---- RECORD EXCERPTS

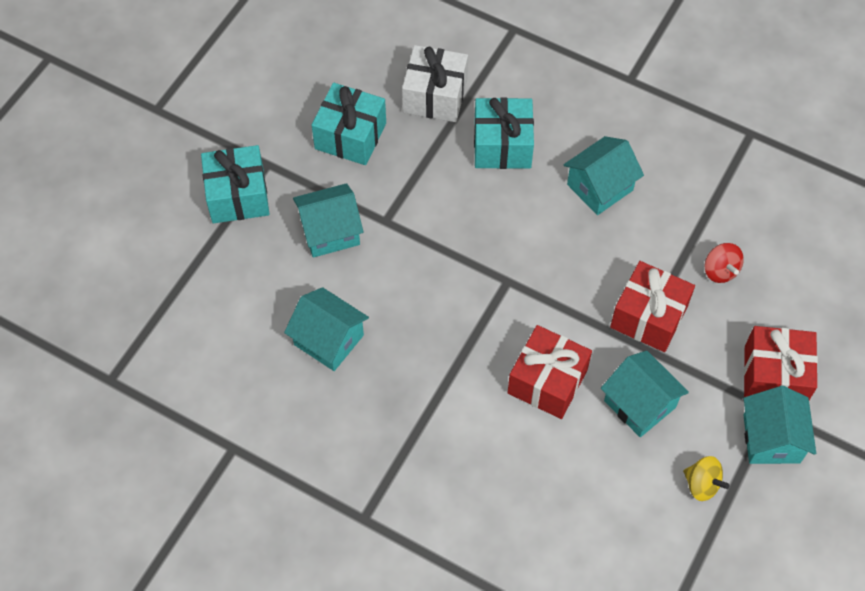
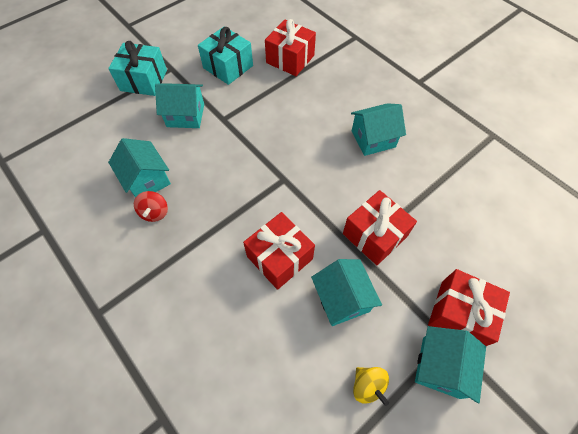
camera: 20 degrees right, 0 degrees up
white gift [402,45,468,122] -> red gift [265,19,316,76]
turquoise gift [474,97,534,169] -> none
red spinning top [705,243,744,283] -> red spinning top moved to [134,191,168,222]

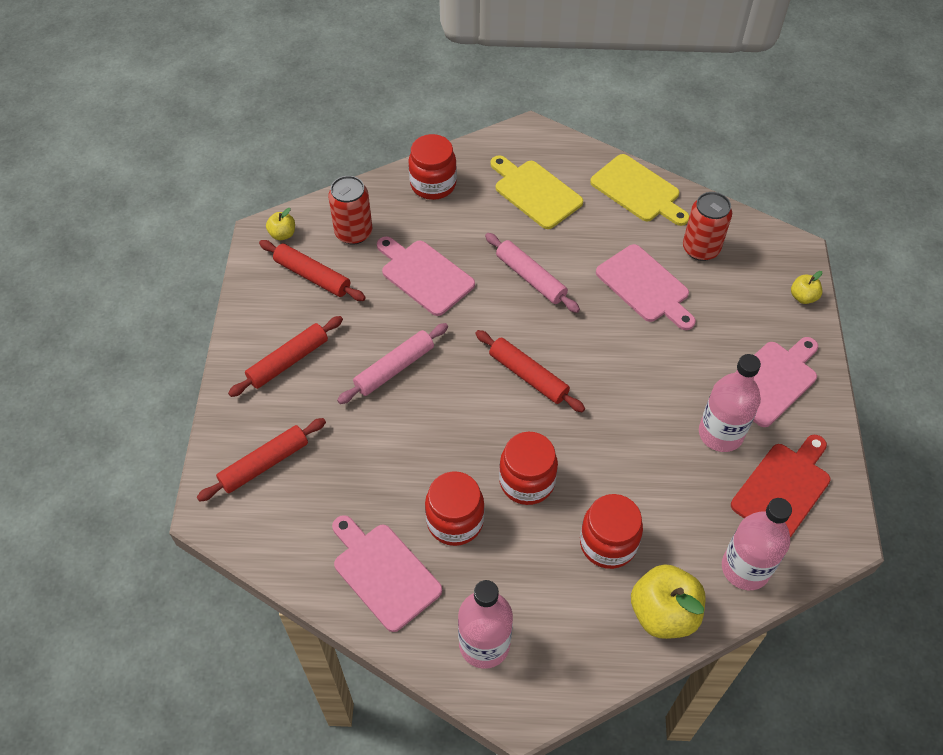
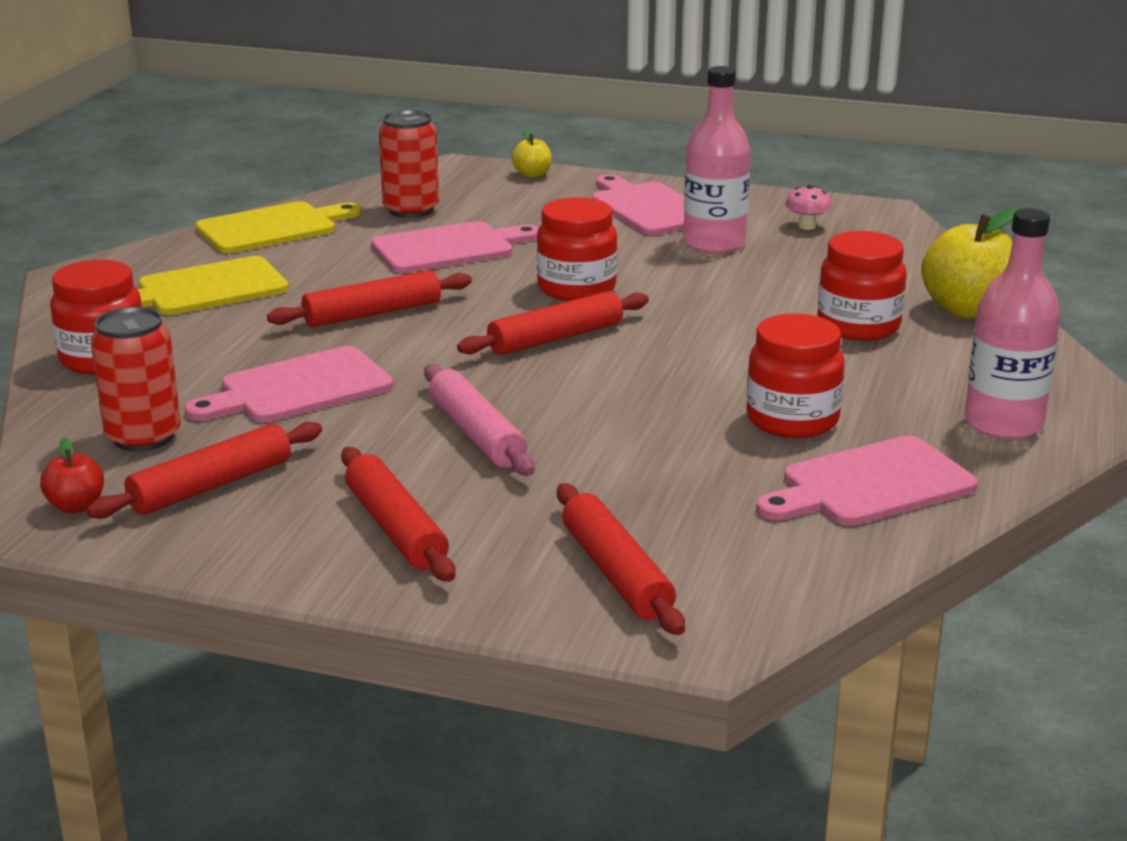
camera: 75 degrees left, 30 degrees down
yellow apple [266,208,295,240] -> red apple [40,437,104,513]
pink rolling pin [485,233,580,313] -> red rolling pin [267,270,472,327]
red jar [499,432,558,505] -> red jar moved to [537,197,618,301]
pink bottle [722,498,792,590] -> none
red cutting board [731,435,831,538] -> pink mushroom [785,185,832,230]

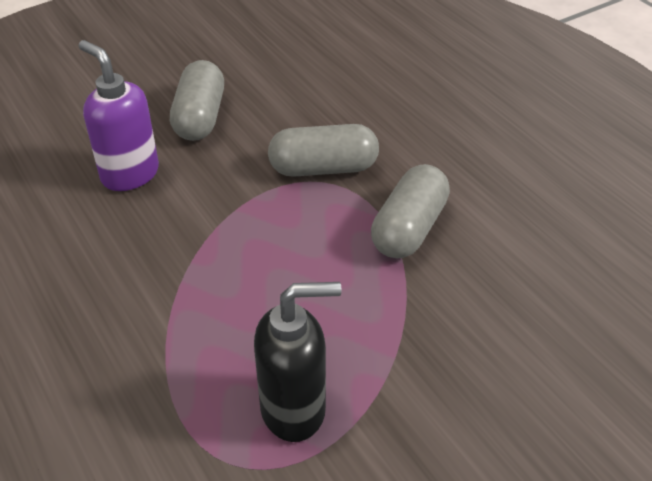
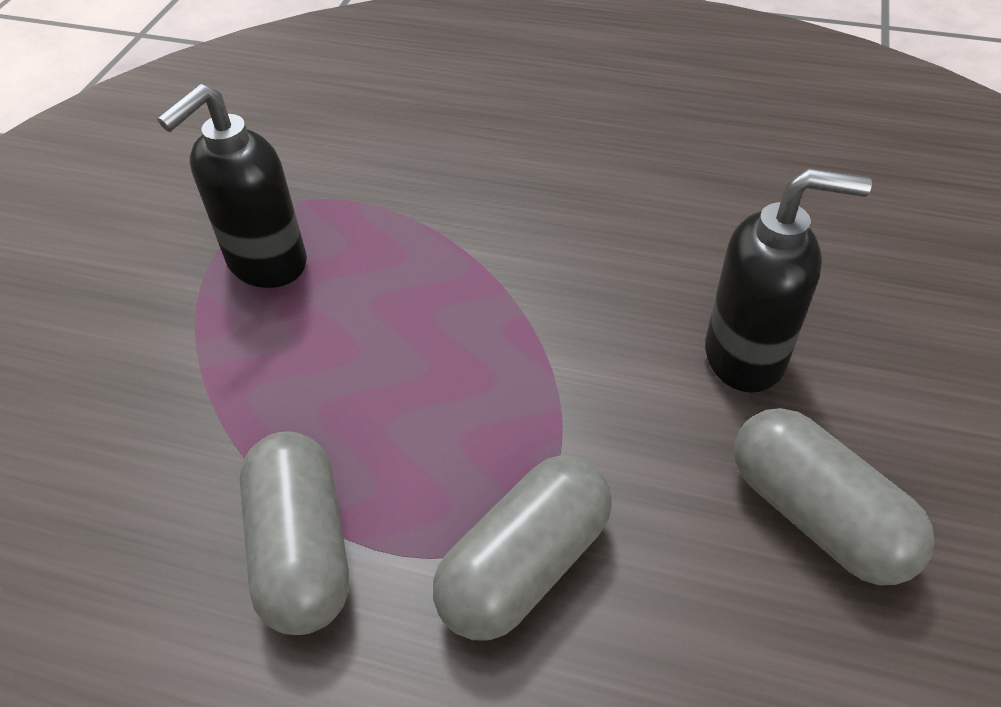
camera: 140 degrees right, 5 degrees up
purple soap dispenser [78,40,159,191] -> black soap dispenser [705,168,872,393]

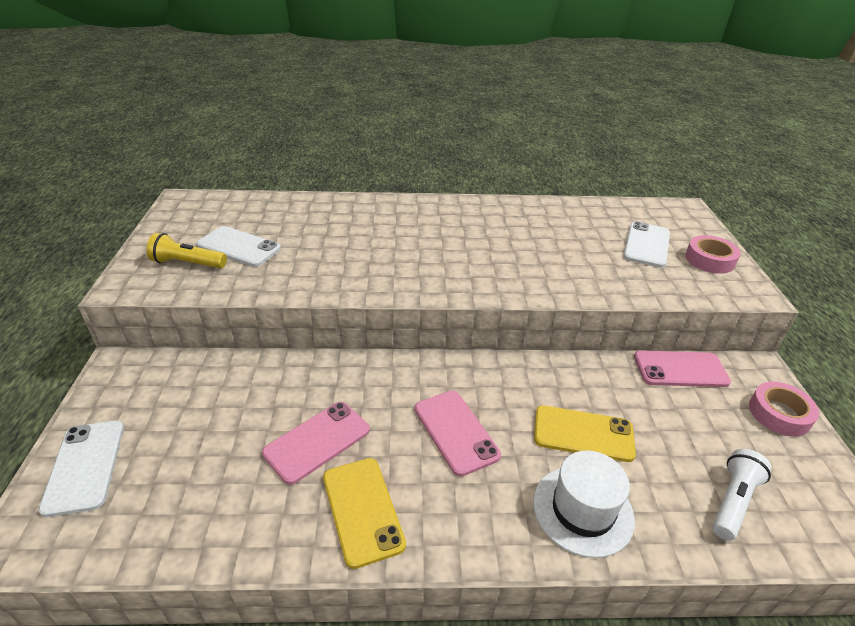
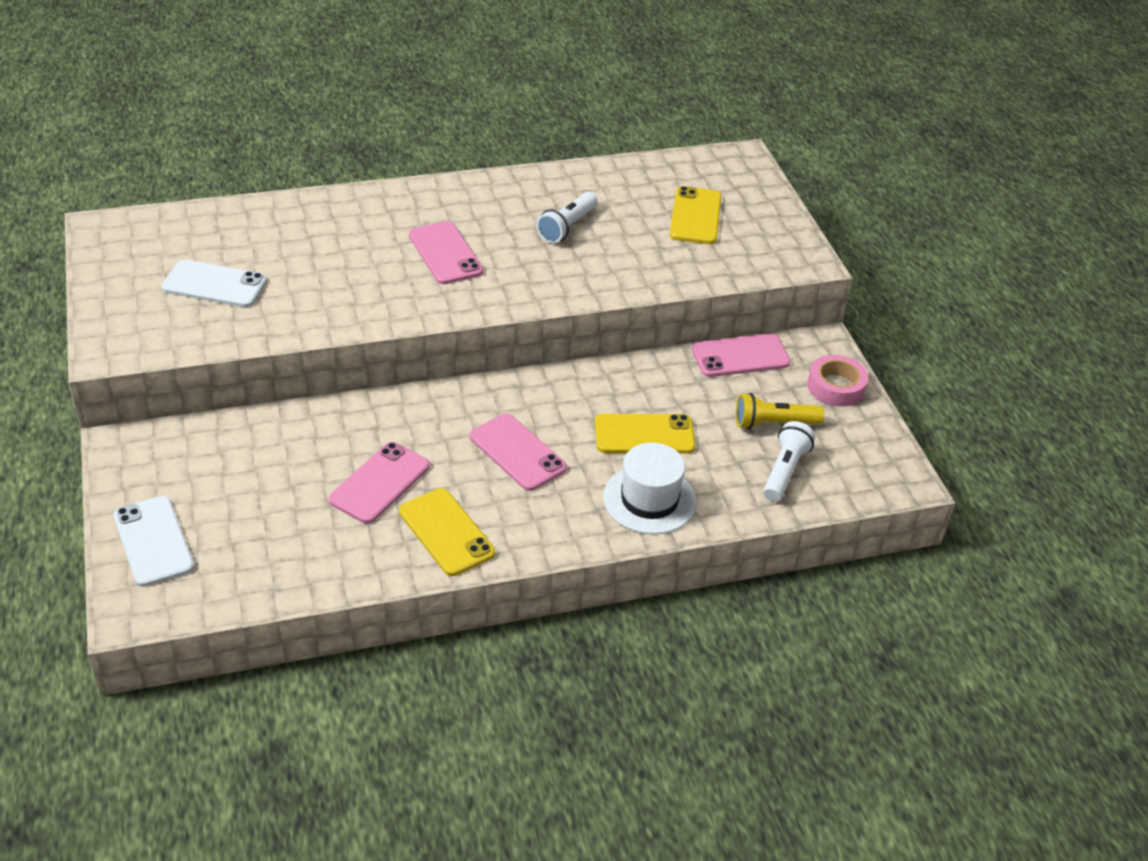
camera: 15 degrees left, 5 degrees up
yellow flashlight [146,233,227,268] -> yellow flashlight moved to [736,393,825,429]
white phone [623,221,670,268] -> yellow phone [670,186,722,244]
pink tape [685,235,741,274] -> none
none -> pink phone [409,221,483,284]
none -> white flashlight [536,192,598,243]

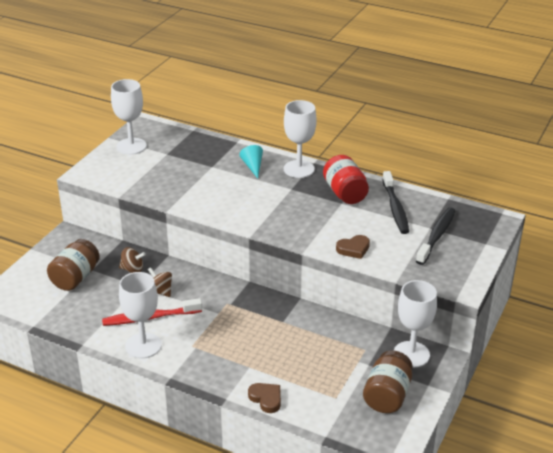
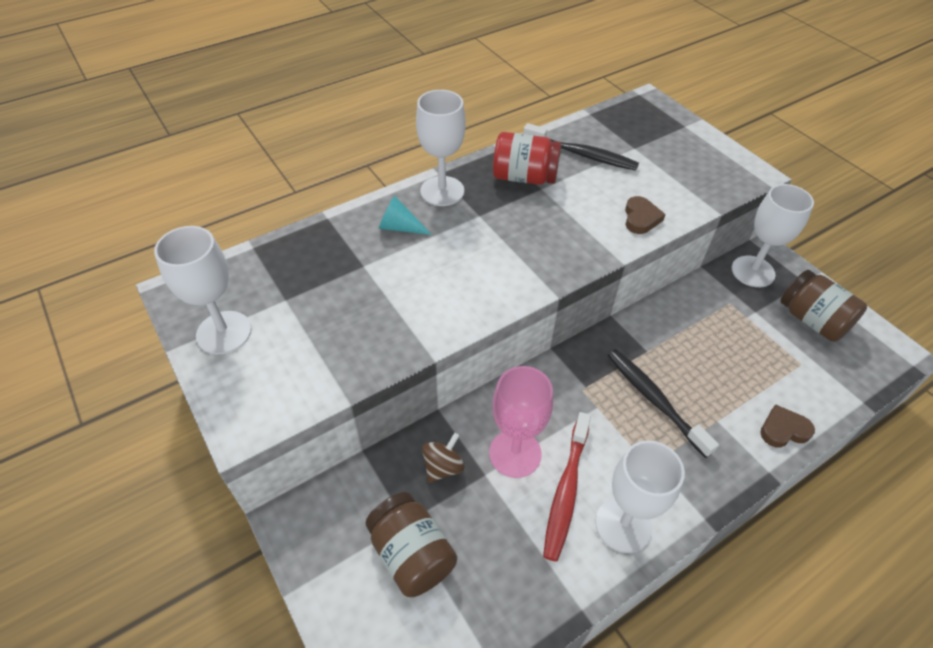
camera: 60 degrees left, 15 degrees up
brown spinning top [148,267,172,297] -> pink goblet [489,366,553,478]
black toothbrush [416,207,455,265] -> black toothbrush moved to [607,349,719,458]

--------

[WHAT TO PRODUCE]: Exactly as written, please copy out the whole set of records, skipping images.

[OUTPUT]:
camera: 20 degrees right, 0 degrees up
white gift [402,45,468,122] -> red gift [265,19,316,76]
turquoise gift [474,97,534,169] -> none
red spinning top [705,243,744,283] -> red spinning top moved to [134,191,168,222]

camera: 75 degrees left, 30 degrees down
yellow apple [266,208,295,240] -> red apple [40,437,104,513]
pink rolling pin [485,233,580,313] -> red rolling pin [267,270,472,327]
red jar [499,432,558,505] -> red jar moved to [537,197,618,301]
pink bottle [722,498,792,590] -> none
red cutting board [731,435,831,538] -> pink mushroom [785,185,832,230]

camera: 140 degrees right, 5 degrees up
purple soap dispenser [78,40,159,191] -> black soap dispenser [705,168,872,393]

camera: 15 degrees left, 5 degrees up
yellow flashlight [146,233,227,268] -> yellow flashlight moved to [736,393,825,429]
white phone [623,221,670,268] -> yellow phone [670,186,722,244]
pink tape [685,235,741,274] -> none
none -> pink phone [409,221,483,284]
none -> white flashlight [536,192,598,243]

camera: 60 degrees left, 15 degrees up
brown spinning top [148,267,172,297] -> pink goblet [489,366,553,478]
black toothbrush [416,207,455,265] -> black toothbrush moved to [607,349,719,458]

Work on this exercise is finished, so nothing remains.